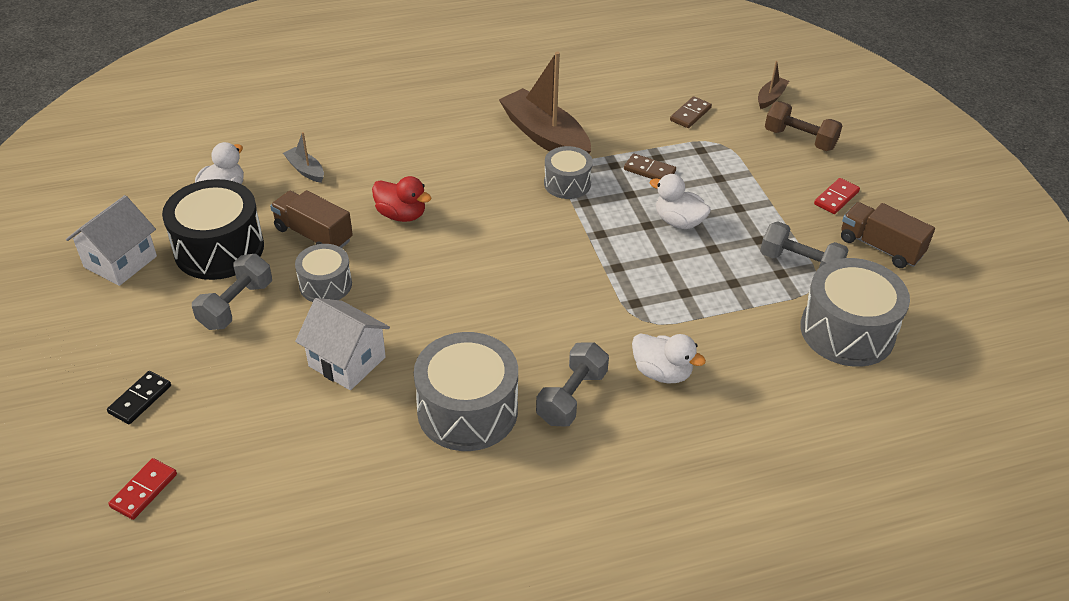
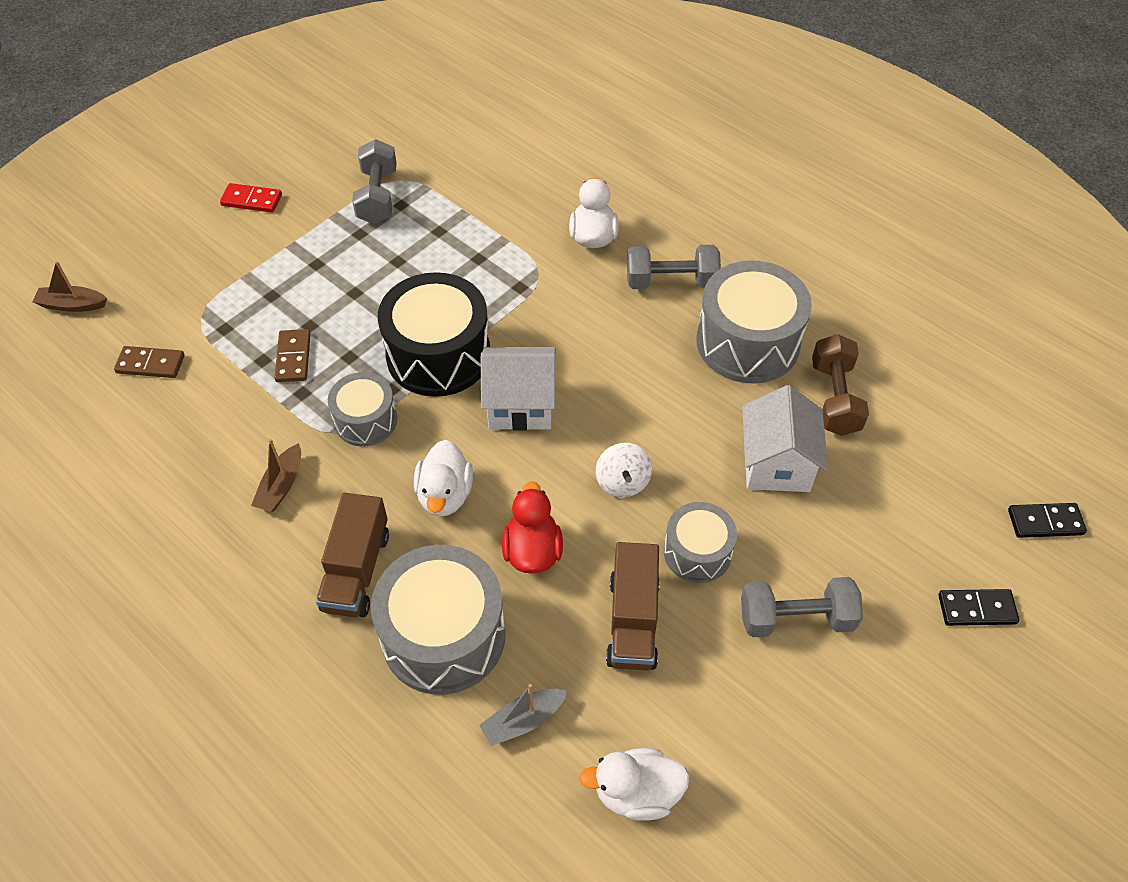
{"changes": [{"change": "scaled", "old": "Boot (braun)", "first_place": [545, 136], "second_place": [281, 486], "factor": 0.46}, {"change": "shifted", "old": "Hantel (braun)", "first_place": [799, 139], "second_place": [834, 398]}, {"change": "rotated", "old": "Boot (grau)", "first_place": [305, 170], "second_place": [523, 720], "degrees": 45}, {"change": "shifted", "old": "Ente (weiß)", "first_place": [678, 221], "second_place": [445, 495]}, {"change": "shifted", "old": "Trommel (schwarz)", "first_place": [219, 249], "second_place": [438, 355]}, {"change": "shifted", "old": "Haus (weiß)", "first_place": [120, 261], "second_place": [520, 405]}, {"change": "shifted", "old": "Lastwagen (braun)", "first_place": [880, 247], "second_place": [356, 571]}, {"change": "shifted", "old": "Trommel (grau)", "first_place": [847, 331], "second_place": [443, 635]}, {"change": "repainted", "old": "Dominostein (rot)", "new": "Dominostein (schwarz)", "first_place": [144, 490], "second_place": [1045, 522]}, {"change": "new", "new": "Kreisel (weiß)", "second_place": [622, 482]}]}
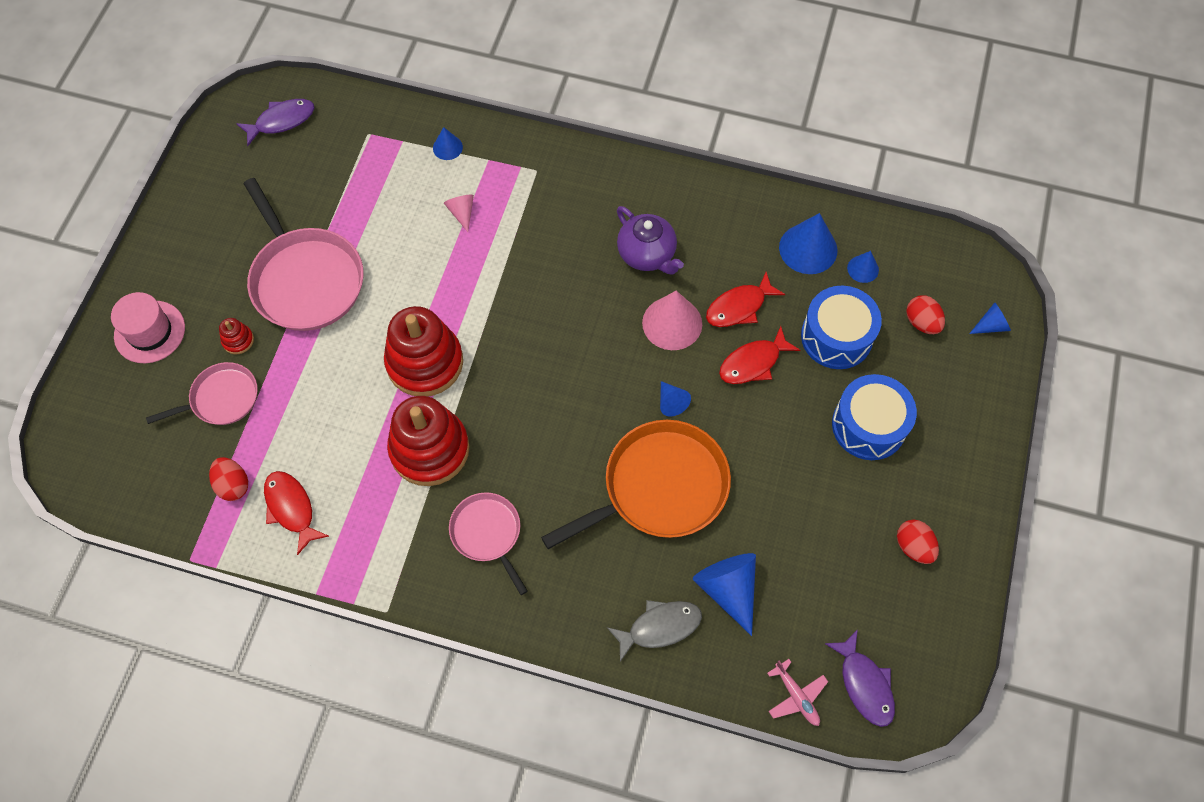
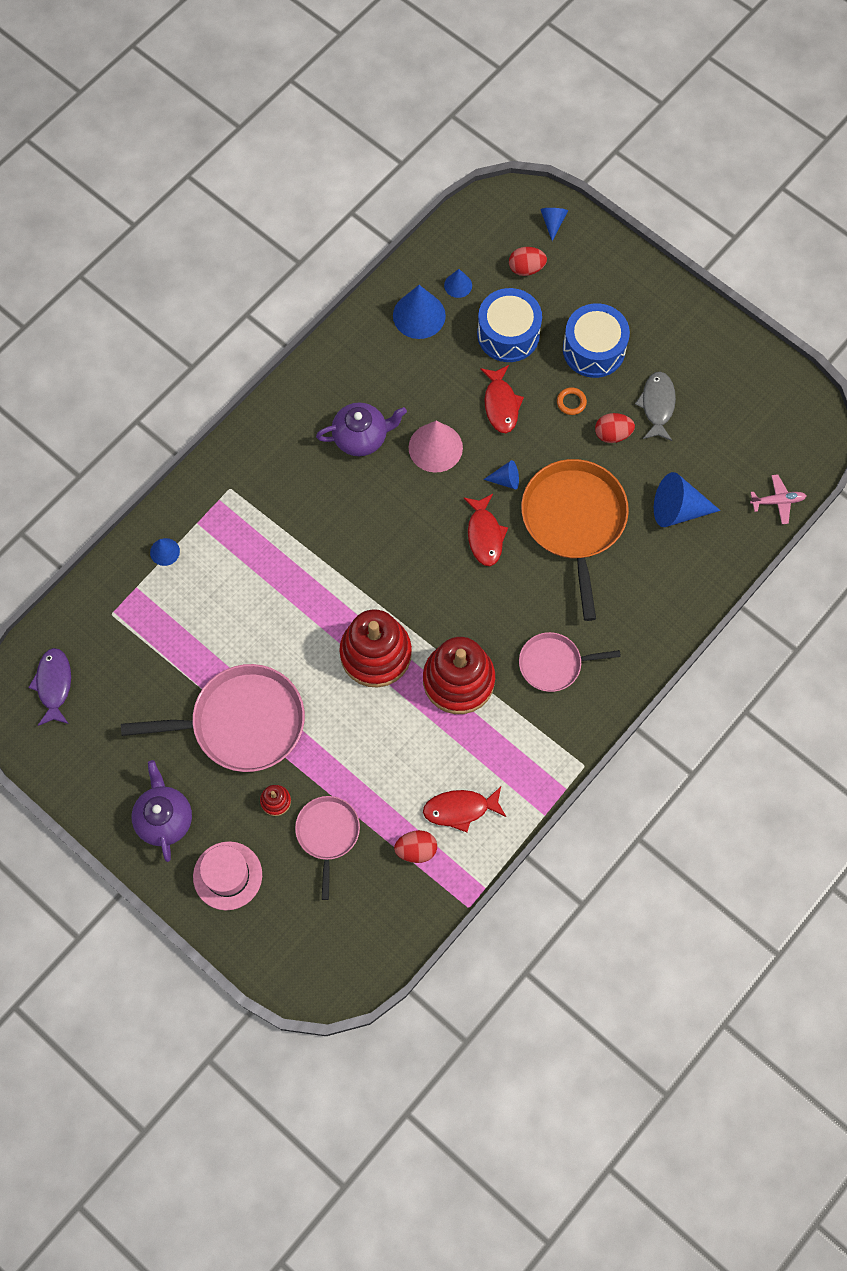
{"changes": [{"change": "gone", "old": "Kegel (rosa)", "first_place": [462, 213]}, {"change": "shifted", "old": "Fisch (rot)", "first_place": [739, 307], "second_place": [484, 535]}, {"change": "shifted", "old": "Ei (rot)", "first_place": [913, 547], "second_place": [612, 434]}, {"change": "shifted", "old": "Fisch (grau)", "first_place": [659, 627], "second_place": [657, 405]}, {"change": "gone", "old": "Fisch (lila)", "first_place": [864, 684]}, {"change": "new", "new": "Ring (orange)", "second_place": [571, 402]}, {"change": "new", "new": "Teekanne (lila)", "second_place": [164, 818]}]}
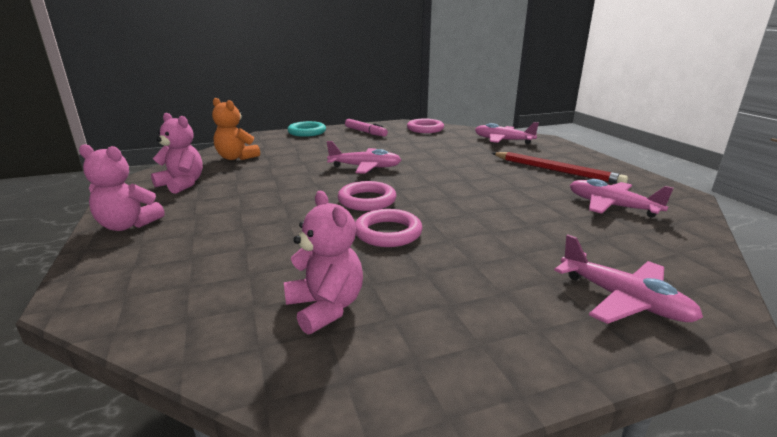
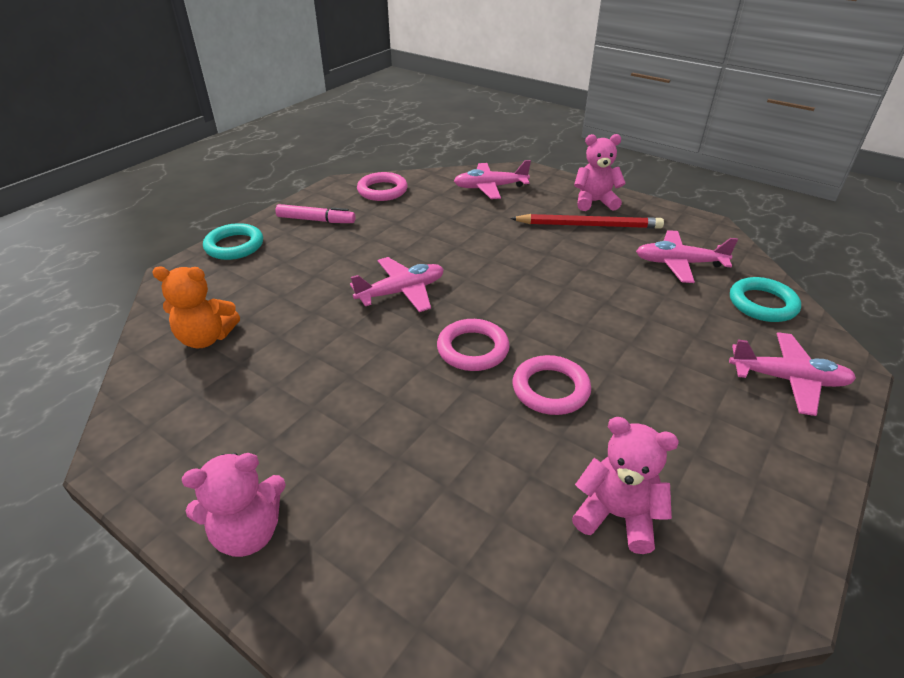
{"changes": [{"change": "shifted", "old": "Teddybär (rosa)", "first_place": [182, 184], "second_place": [594, 202]}, {"change": "new", "new": "Ring (türkis)", "second_place": [762, 304]}]}
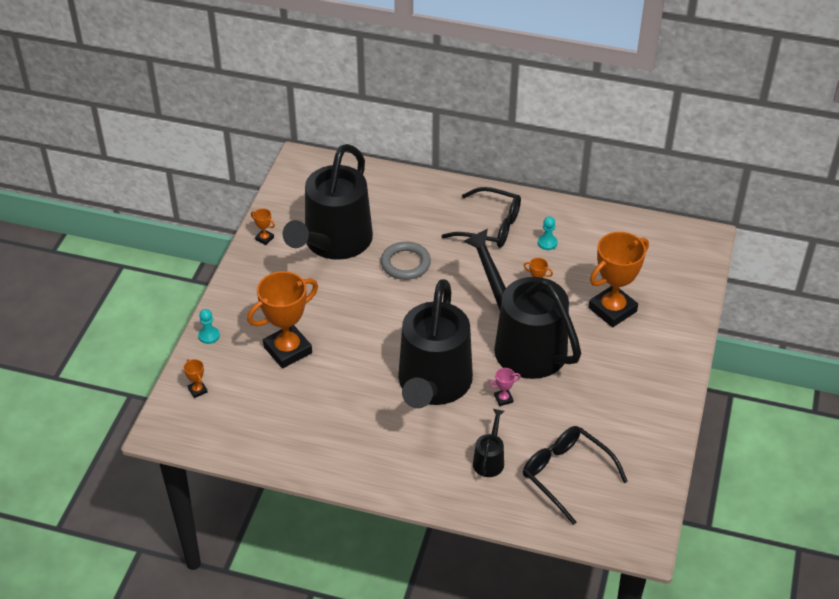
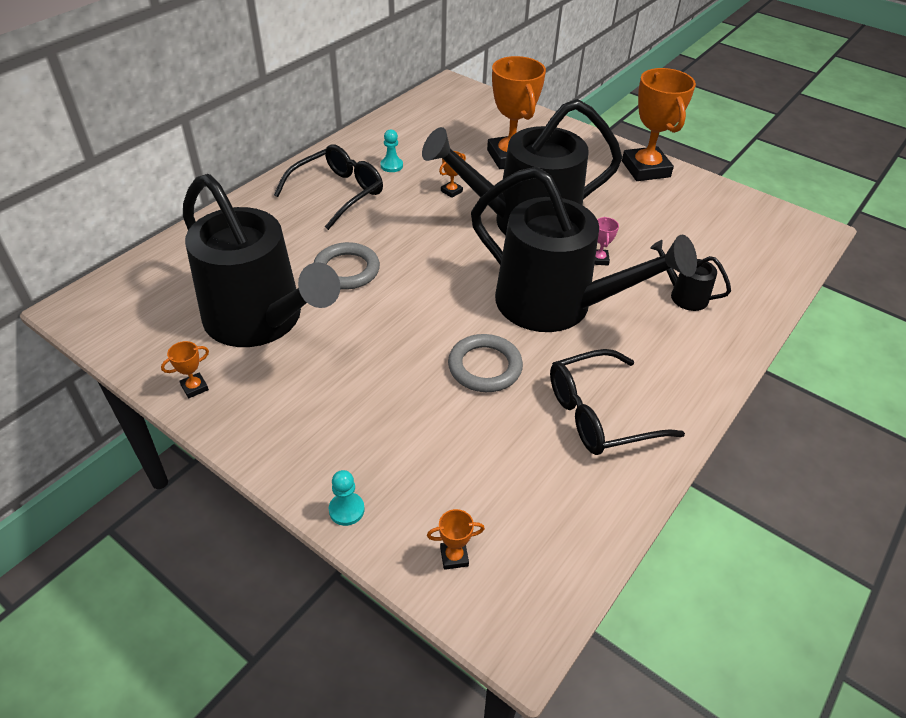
{"changes": [{"change": "shifted", "old": "Pokal (orange)", "first_place": [287, 350], "second_place": [645, 169]}, {"change": "shifted", "old": "Brille (schwarz)", "first_place": [566, 474], "second_place": [599, 414]}, {"change": "new", "new": "Ring (grau)", "second_place": [485, 367]}]}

* _WORK INSTRUCTIONS_
Every line above gets copied exactly; none of the pictures do.

* _SOLUTION BELOW_
{"changes": [{"change": "scaled", "old": "Boot (braun)", "first_place": [545, 136], "second_place": [281, 486], "factor": 0.46}, {"change": "shifted", "old": "Hantel (braun)", "first_place": [799, 139], "second_place": [834, 398]}, {"change": "rotated", "old": "Boot (grau)", "first_place": [305, 170], "second_place": [523, 720], "degrees": 45}, {"change": "shifted", "old": "Ente (weiß)", "first_place": [678, 221], "second_place": [445, 495]}, {"change": "shifted", "old": "Trommel (schwarz)", "first_place": [219, 249], "second_place": [438, 355]}, {"change": "shifted", "old": "Haus (weiß)", "first_place": [120, 261], "second_place": [520, 405]}, {"change": "shifted", "old": "Lastwagen (braun)", "first_place": [880, 247], "second_place": [356, 571]}, {"change": "shifted", "old": "Trommel (grau)", "first_place": [847, 331], "second_place": [443, 635]}, {"change": "repainted", "old": "Dominostein (rot)", "new": "Dominostein (schwarz)", "first_place": [144, 490], "second_place": [1045, 522]}, {"change": "new", "new": "Kreisel (weiß)", "second_place": [622, 482]}]}
{"changes": [{"change": "gone", "old": "Kegel (rosa)", "first_place": [462, 213]}, {"change": "shifted", "old": "Fisch (rot)", "first_place": [739, 307], "second_place": [484, 535]}, {"change": "shifted", "old": "Ei (rot)", "first_place": [913, 547], "second_place": [612, 434]}, {"change": "shifted", "old": "Fisch (grau)", "first_place": [659, 627], "second_place": [657, 405]}, {"change": "gone", "old": "Fisch (lila)", "first_place": [864, 684]}, {"change": "new", "new": "Ring (orange)", "second_place": [571, 402]}, {"change": "new", "new": "Teekanne (lila)", "second_place": [164, 818]}]}
{"changes": [{"change": "shifted", "old": "Teddybär (rosa)", "first_place": [182, 184], "second_place": [594, 202]}, {"change": "new", "new": "Ring (türkis)", "second_place": [762, 304]}]}
{"changes": [{"change": "shifted", "old": "Pokal (orange)", "first_place": [287, 350], "second_place": [645, 169]}, {"change": "shifted", "old": "Brille (schwarz)", "first_place": [566, 474], "second_place": [599, 414]}, {"change": "new", "new": "Ring (grau)", "second_place": [485, 367]}]}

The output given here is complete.